- **Record excerpts**:

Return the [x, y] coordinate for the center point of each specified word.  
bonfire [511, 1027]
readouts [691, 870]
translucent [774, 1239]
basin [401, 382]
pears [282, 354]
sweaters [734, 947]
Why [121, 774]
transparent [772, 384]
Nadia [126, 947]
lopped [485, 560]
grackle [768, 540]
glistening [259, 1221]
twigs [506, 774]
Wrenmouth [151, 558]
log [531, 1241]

--

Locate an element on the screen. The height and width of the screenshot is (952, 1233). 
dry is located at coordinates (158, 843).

- **Stated goal**: Recast everything from the line containing "translucent [774, 1239]" down to the line containing "log [531, 1241]" as a Markdown table with the columns "Row" and "Entry", giving each line a row number and leaving out blank lines.

- **Finished answer**:
| Row | Entry |
|---|---|
| 1 | translucent [774, 1239] |
| 2 | basin [401, 382] |
| 3 | pears [282, 354] |
| 4 | sweaters [734, 947] |
| 5 | Why [121, 774] |
| 6 | transparent [772, 384] |
| 7 | Nadia [126, 947] |
| 8 | lopped [485, 560] |
| 9 | grackle [768, 540] |
| 10 | glistening [259, 1221] |
| 11 | twigs [506, 774] |
| 12 | Wrenmouth [151, 558] |
| 13 | log [531, 1241] |